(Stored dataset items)

# # # # # # #

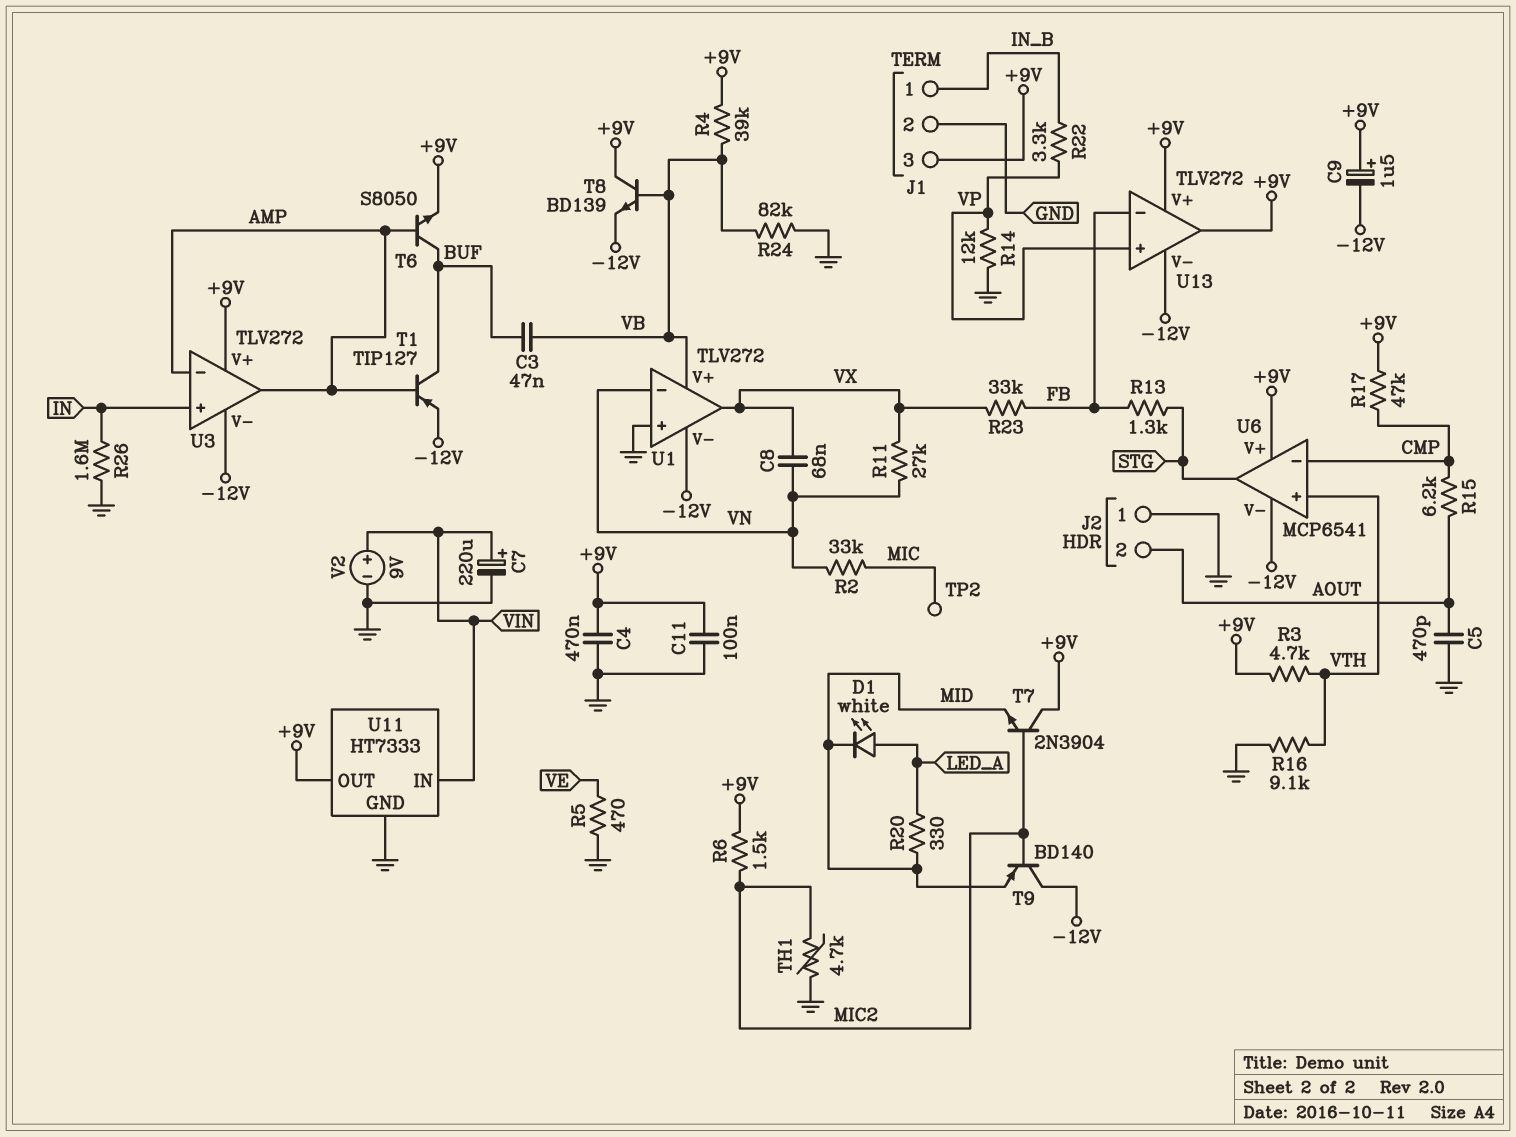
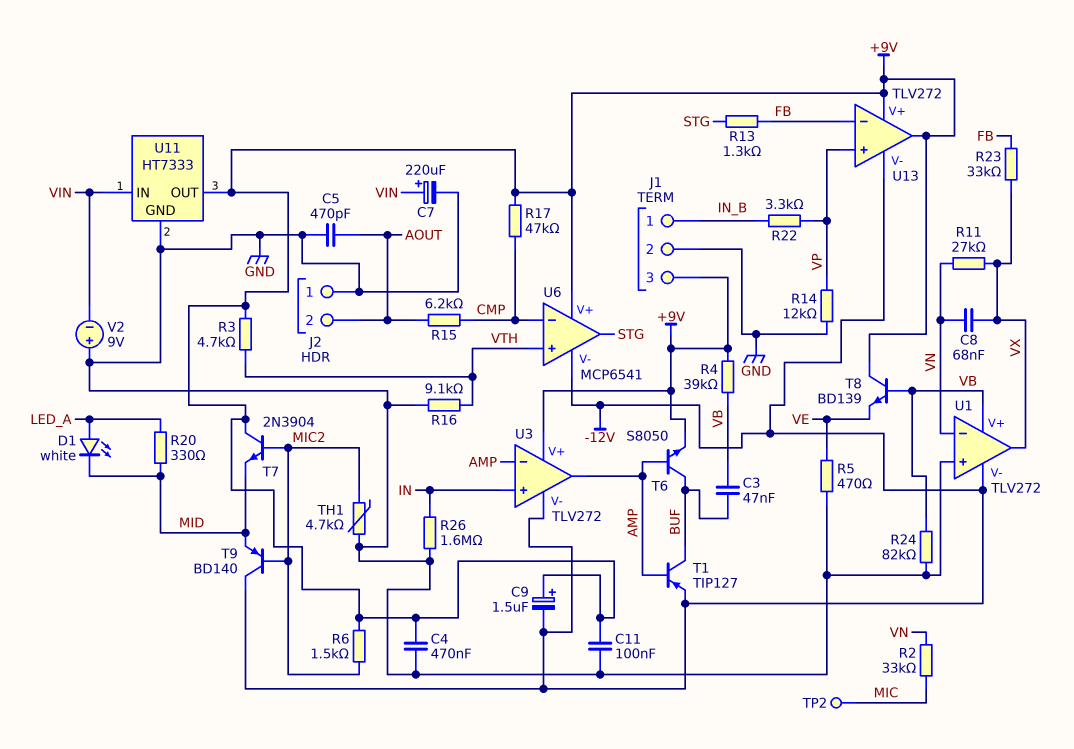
T8: NPN BD139 (B VB, C +9V, E -12V) -> NPN BD139 (B VB, C +9V, E VE)
V2: 9V (plus VIN, minus GND) -> 9V (plus GND, minus VIN)

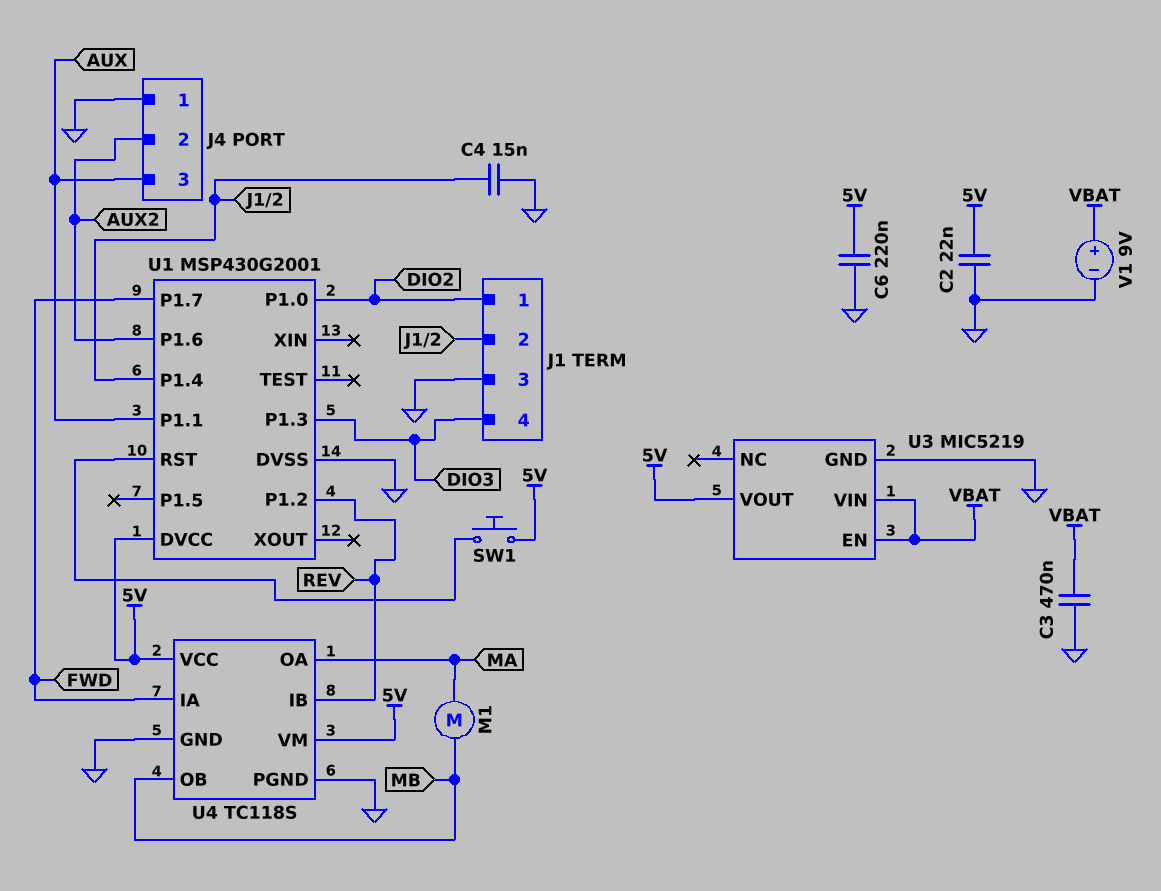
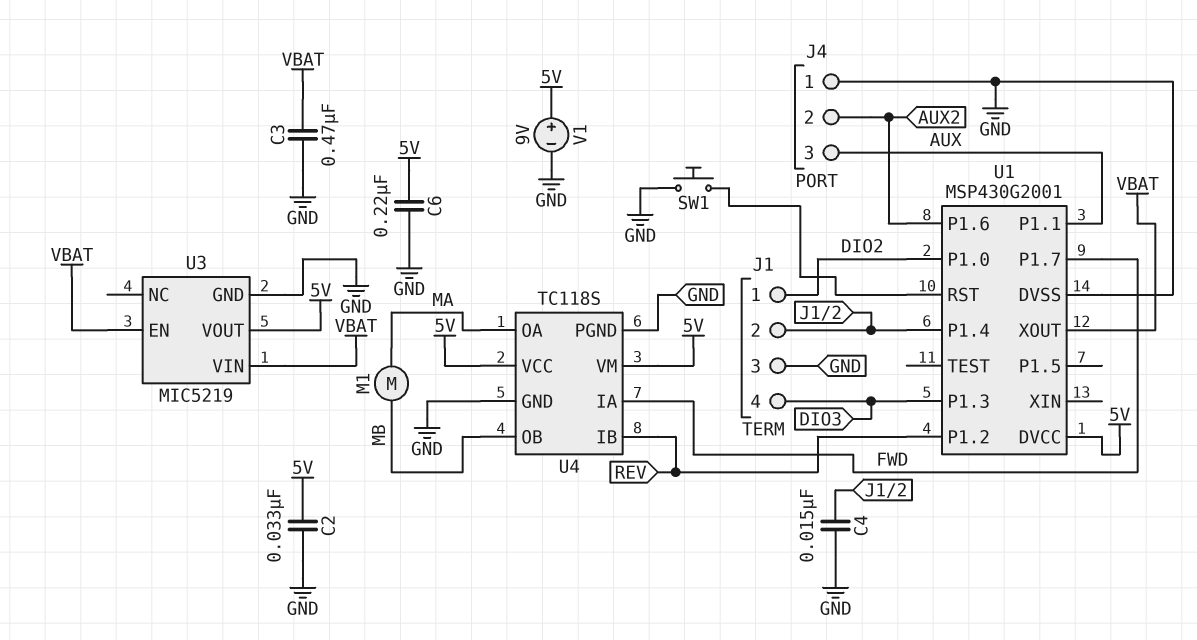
C2: 22nF (5V, GND) -> 33nF (5V, GND)
SW1: button (5V, U1/RST) -> button (GND, U1/RST)
U1 pin XOUT: none -> VBAT
V1: 9V (plus VBAT, minus GND) -> 9V (plus 5V, minus GND)

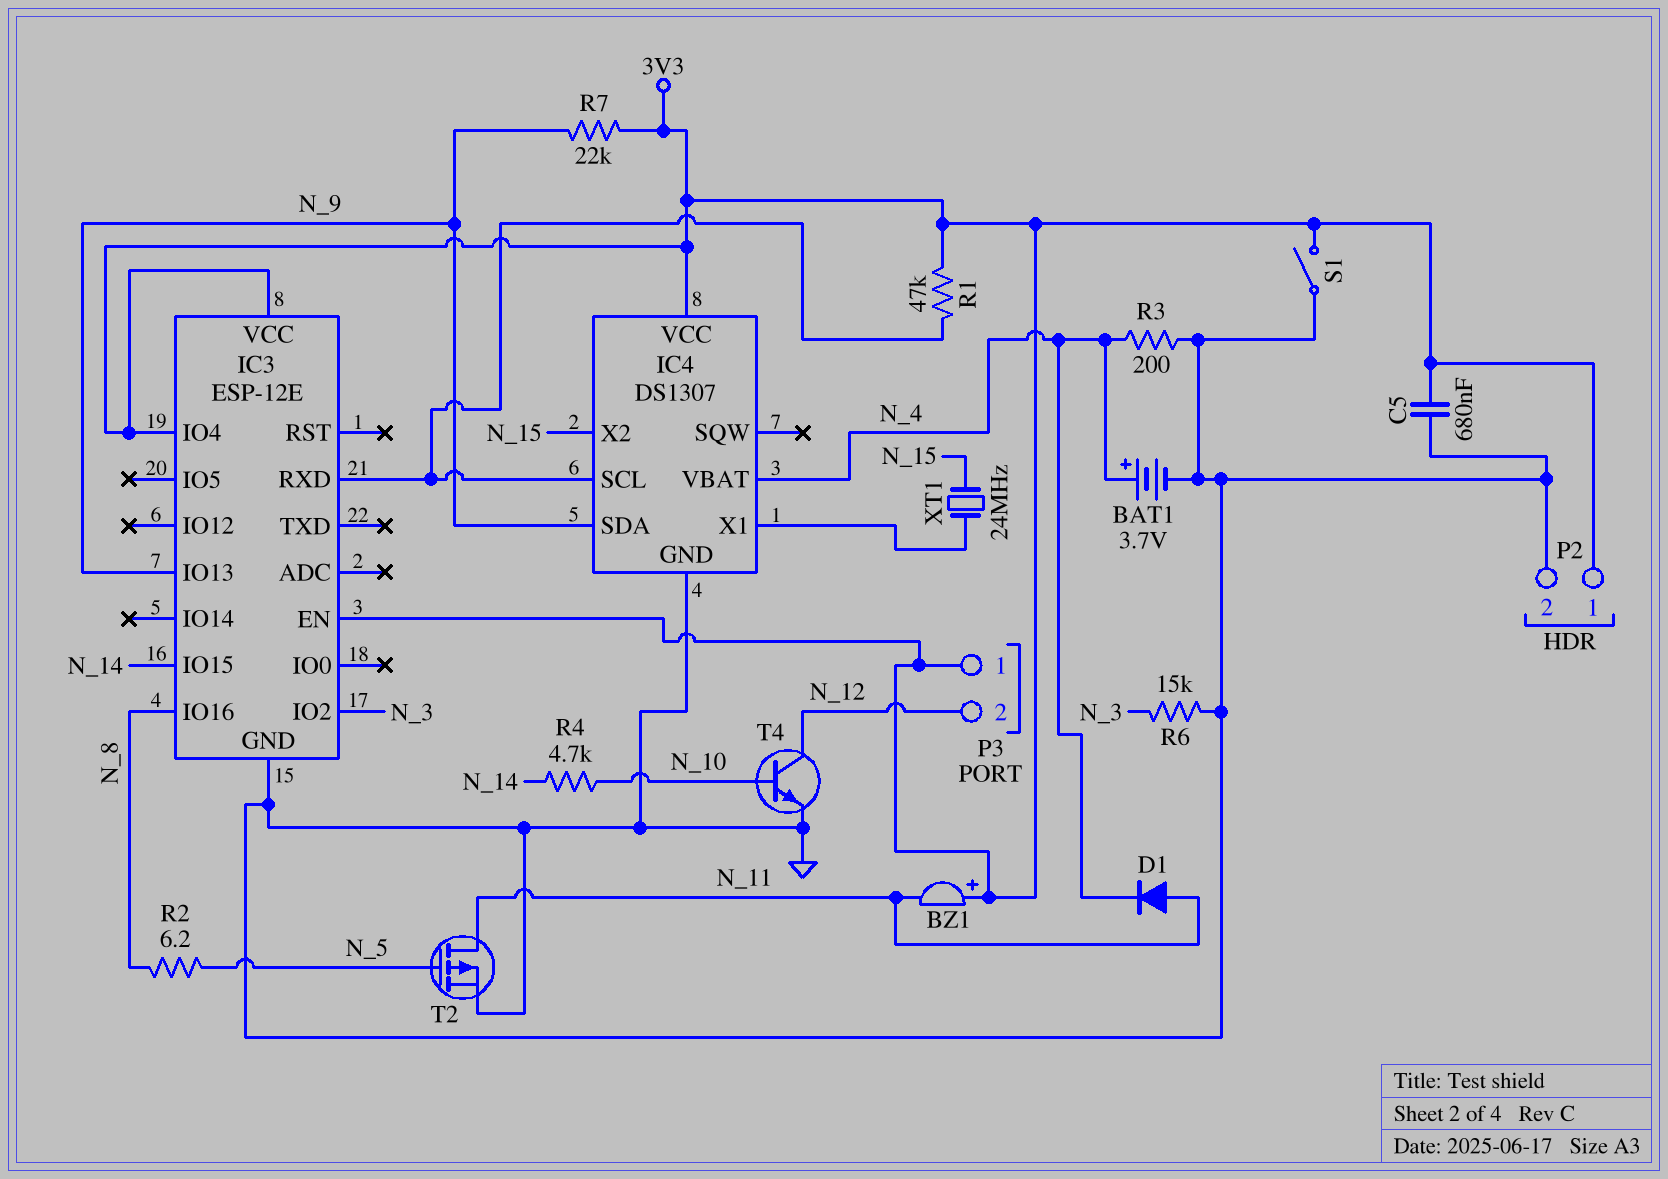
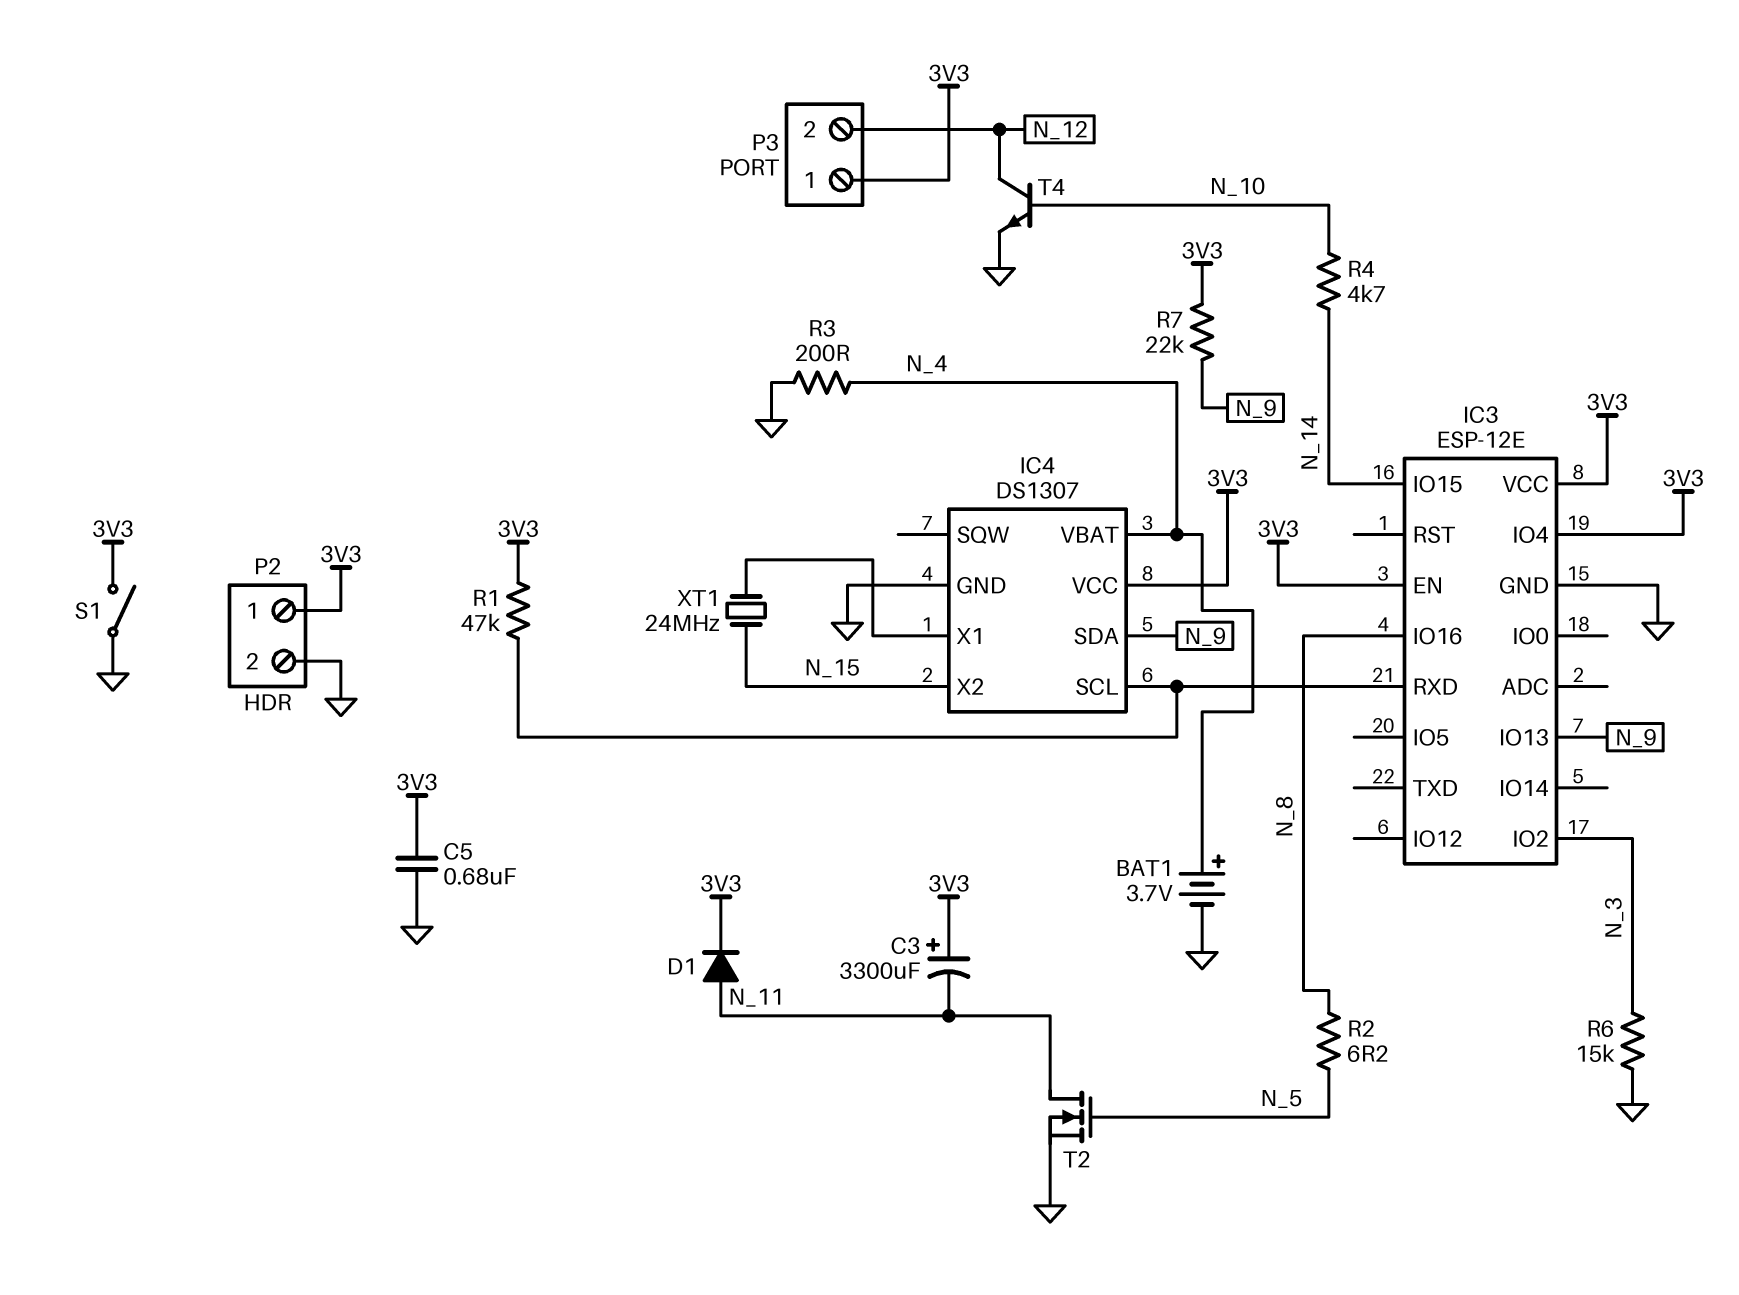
BZ1: buzzer (plus 3V3, minus N_11) -> none
C3: none -> 3300uF (plus 3V3, minus N_11)
D1: diode (A N_11, K N_4) -> diode (A N_11, K 3V3)
T2: PMOS (G N_5, D N_11, S GND) -> NMOS (G N_5, D N_11, S GND)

# # # # # # #

**WHAT THE TASK ASKS**
Gather and copy every line of the data in which the string "none" is found.

**RESPONSE AREA**
U1 pin XOUT: none -> VBAT
BZ1: buzzer (plus 3V3, minus N_11) -> none
C3: none -> 3300uF (plus 3V3, minus N_11)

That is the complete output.